### Assigned task:
A word-for-word copy of the line containing "camera: 115 degrees right, 30 degrees down" and every following line to the end of the data below is all the answer should hold.

Supplied material section start

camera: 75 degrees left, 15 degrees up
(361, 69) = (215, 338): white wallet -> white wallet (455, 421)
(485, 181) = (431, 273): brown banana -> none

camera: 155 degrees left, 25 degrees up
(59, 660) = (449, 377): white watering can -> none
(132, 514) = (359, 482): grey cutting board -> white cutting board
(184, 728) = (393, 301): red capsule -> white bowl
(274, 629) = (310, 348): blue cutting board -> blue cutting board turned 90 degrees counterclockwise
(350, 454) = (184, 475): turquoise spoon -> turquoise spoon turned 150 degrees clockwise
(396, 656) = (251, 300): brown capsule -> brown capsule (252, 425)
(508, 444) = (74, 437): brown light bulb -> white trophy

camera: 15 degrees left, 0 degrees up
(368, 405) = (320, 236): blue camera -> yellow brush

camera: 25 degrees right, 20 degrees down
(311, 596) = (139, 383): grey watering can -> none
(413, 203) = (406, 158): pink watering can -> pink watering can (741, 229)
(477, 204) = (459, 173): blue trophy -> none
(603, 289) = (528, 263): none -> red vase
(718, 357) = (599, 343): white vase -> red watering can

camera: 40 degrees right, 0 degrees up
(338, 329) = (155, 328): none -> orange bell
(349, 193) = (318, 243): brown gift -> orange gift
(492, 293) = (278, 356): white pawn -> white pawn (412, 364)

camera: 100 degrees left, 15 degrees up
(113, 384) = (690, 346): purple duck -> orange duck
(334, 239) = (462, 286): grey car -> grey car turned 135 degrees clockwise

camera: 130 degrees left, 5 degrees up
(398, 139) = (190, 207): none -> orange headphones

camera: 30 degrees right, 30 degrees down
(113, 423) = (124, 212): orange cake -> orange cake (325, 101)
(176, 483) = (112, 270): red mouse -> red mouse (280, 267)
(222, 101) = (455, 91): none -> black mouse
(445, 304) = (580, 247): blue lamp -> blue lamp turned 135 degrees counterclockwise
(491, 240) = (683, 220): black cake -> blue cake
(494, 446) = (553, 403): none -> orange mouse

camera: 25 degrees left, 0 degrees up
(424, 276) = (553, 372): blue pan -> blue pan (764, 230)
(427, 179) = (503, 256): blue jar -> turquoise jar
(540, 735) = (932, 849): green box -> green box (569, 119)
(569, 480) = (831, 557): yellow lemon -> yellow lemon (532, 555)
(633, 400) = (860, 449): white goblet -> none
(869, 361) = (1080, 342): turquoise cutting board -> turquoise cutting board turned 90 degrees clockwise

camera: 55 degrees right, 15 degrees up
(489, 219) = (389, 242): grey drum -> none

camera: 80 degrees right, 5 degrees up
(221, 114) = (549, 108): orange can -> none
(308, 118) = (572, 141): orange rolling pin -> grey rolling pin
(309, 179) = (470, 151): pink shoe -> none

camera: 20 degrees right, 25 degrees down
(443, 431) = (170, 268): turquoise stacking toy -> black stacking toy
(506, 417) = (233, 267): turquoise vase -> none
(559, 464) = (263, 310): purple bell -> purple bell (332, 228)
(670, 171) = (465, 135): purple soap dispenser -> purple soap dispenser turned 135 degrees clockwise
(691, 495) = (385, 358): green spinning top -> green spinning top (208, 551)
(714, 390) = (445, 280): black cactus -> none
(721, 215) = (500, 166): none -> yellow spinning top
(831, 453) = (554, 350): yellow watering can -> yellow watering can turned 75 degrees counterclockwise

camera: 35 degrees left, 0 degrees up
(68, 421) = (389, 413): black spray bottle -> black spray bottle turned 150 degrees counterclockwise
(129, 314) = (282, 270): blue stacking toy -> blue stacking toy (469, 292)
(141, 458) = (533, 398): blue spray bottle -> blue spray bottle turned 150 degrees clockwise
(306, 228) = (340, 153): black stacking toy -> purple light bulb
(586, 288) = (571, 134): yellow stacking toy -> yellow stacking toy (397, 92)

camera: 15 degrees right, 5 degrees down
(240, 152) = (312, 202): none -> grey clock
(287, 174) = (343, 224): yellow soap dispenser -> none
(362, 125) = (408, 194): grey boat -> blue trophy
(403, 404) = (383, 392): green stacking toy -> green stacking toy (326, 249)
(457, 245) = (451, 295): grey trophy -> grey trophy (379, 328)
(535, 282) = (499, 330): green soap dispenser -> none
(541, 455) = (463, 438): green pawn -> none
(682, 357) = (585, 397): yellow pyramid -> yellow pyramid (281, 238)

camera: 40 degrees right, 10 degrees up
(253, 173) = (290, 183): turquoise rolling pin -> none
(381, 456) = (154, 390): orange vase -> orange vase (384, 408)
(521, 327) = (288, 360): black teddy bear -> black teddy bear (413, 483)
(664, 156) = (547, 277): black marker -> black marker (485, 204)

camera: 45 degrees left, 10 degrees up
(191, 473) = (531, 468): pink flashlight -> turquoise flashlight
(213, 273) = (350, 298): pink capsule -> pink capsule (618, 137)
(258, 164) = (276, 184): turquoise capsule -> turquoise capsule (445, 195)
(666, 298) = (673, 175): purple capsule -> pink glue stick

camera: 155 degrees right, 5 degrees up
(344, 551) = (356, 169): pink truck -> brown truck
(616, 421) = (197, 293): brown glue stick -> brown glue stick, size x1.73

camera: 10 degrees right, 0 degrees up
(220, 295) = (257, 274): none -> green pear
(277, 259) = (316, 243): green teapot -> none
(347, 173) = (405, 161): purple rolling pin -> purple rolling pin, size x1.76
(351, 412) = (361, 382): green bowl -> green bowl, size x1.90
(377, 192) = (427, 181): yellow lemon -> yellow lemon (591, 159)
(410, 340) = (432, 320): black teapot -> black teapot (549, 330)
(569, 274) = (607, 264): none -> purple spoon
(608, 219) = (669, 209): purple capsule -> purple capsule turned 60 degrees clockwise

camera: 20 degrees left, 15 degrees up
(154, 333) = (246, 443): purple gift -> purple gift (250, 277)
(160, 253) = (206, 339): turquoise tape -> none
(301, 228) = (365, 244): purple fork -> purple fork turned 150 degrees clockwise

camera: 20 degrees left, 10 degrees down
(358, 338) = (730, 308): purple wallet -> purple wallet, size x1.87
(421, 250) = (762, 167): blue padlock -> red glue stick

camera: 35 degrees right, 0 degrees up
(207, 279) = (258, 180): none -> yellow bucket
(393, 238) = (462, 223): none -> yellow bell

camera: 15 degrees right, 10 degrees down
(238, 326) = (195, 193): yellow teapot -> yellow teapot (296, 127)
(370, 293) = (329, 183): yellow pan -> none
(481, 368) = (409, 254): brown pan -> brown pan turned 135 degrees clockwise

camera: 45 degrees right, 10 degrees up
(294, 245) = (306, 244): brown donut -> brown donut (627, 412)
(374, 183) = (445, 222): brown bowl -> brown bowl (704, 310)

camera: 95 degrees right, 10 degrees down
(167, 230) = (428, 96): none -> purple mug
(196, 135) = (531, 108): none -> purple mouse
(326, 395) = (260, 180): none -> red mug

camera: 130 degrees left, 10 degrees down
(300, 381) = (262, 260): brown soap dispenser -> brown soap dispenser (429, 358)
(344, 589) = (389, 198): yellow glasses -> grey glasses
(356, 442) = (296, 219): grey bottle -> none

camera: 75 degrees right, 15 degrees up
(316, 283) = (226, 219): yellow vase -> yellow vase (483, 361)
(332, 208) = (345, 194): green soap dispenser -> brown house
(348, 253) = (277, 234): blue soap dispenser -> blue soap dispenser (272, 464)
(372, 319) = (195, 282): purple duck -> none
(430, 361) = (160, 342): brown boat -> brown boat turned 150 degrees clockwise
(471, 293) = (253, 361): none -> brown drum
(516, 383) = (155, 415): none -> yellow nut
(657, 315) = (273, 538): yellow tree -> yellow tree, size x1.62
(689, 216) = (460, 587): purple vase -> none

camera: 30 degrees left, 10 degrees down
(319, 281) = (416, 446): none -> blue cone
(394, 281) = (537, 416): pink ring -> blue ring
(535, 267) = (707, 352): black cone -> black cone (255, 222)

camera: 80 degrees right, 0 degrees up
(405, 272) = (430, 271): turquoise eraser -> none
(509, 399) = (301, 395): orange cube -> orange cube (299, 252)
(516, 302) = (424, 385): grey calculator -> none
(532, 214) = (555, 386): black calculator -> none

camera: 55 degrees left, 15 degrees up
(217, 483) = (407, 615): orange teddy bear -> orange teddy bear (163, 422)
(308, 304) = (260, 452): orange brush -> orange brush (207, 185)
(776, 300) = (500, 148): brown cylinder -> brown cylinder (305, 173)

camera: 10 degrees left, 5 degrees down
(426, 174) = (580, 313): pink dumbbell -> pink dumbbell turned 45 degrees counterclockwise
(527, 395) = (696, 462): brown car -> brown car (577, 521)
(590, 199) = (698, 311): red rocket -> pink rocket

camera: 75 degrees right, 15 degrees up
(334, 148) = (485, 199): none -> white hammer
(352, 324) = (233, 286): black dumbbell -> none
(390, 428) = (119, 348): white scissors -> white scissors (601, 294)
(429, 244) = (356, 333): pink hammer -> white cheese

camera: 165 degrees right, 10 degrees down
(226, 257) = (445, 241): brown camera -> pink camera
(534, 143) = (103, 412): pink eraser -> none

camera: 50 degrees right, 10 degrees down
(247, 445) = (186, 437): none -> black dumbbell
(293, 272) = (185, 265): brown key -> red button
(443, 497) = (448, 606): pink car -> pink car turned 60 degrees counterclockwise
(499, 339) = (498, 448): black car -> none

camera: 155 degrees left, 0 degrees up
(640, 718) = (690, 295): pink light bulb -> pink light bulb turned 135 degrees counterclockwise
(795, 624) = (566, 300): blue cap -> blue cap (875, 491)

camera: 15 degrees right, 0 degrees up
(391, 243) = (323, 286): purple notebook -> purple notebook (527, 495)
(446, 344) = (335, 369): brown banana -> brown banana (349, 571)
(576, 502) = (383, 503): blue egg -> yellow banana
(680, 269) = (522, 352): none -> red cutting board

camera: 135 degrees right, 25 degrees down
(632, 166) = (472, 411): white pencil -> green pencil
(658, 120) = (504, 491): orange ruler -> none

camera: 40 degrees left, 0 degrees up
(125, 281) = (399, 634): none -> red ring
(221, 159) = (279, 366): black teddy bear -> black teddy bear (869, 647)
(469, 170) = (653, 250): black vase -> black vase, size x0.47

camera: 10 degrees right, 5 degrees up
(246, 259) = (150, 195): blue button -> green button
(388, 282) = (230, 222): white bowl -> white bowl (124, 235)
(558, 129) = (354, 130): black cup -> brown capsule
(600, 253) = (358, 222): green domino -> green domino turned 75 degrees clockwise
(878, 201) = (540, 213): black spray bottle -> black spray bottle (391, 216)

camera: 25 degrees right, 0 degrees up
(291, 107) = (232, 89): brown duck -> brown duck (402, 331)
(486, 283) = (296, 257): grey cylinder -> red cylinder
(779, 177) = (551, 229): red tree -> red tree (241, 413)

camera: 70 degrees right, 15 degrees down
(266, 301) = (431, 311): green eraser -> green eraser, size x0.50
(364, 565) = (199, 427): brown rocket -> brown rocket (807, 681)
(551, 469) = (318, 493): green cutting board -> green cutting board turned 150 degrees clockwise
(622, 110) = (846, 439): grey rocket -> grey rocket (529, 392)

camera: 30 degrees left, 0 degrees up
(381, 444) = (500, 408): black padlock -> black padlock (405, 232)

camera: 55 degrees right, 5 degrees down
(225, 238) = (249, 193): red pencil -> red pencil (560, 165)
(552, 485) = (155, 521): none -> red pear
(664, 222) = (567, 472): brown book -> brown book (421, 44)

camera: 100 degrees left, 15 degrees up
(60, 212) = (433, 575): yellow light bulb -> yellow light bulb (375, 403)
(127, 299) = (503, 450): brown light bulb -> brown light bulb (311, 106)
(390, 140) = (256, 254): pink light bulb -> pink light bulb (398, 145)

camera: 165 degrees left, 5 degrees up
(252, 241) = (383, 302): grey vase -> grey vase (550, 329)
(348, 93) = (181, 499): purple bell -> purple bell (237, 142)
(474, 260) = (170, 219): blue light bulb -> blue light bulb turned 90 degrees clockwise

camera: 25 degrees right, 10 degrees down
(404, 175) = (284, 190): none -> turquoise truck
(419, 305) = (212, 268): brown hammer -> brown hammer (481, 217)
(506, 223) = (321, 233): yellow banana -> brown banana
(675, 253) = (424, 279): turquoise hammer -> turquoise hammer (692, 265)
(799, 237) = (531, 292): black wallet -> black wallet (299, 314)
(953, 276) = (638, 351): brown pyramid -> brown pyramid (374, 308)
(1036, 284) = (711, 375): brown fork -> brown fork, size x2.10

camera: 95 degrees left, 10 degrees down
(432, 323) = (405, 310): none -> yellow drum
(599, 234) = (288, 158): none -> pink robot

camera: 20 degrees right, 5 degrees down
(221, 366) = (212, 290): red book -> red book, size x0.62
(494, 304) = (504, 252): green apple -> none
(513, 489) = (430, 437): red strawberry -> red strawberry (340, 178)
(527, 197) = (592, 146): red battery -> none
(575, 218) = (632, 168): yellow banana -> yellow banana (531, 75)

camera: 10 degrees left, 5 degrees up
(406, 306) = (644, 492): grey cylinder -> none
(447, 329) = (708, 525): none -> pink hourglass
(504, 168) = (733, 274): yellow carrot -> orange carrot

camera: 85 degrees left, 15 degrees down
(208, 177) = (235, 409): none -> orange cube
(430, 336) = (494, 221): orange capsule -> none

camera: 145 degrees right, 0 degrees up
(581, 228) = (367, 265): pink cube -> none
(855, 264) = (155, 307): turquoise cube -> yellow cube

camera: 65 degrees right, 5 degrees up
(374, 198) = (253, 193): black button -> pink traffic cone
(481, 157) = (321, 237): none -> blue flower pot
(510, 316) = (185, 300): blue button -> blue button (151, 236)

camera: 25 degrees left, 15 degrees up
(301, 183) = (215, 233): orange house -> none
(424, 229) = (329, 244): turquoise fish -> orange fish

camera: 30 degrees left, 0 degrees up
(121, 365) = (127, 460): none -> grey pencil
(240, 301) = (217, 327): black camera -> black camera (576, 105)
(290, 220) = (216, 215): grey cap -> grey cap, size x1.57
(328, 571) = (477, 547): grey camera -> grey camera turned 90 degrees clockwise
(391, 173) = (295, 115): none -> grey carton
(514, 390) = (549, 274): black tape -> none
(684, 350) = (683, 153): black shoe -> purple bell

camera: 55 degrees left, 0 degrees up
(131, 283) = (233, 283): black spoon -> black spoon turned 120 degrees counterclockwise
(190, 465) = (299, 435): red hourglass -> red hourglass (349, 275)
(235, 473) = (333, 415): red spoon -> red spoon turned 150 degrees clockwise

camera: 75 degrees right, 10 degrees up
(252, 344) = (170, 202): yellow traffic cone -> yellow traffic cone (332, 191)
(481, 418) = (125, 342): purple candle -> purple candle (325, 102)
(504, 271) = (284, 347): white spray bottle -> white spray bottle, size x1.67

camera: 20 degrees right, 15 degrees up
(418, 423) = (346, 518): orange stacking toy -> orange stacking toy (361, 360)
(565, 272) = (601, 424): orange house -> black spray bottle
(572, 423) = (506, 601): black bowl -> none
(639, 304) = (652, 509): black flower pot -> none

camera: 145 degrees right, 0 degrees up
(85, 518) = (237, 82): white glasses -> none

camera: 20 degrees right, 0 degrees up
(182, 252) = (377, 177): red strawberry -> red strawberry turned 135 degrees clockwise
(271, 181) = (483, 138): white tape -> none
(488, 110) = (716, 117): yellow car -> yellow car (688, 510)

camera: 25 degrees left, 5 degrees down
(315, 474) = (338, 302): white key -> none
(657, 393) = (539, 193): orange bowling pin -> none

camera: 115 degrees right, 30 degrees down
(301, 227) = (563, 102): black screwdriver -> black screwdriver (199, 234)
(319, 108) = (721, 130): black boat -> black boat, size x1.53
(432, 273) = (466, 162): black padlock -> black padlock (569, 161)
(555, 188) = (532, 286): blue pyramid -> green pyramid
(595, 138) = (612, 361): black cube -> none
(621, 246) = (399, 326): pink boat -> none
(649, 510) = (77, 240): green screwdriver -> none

Supplied material section end

### Worked solution:
camera: 115 degrees right, 30 degrees down
(301, 227) = (563, 102): black screwdriver -> black screwdriver (199, 234)
(319, 108) = (721, 130): black boat -> black boat, size x1.53
(432, 273) = (466, 162): black padlock -> black padlock (569, 161)
(555, 188) = (532, 286): blue pyramid -> green pyramid
(595, 138) = (612, 361): black cube -> none
(621, 246) = (399, 326): pink boat -> none
(649, 510) = (77, 240): green screwdriver -> none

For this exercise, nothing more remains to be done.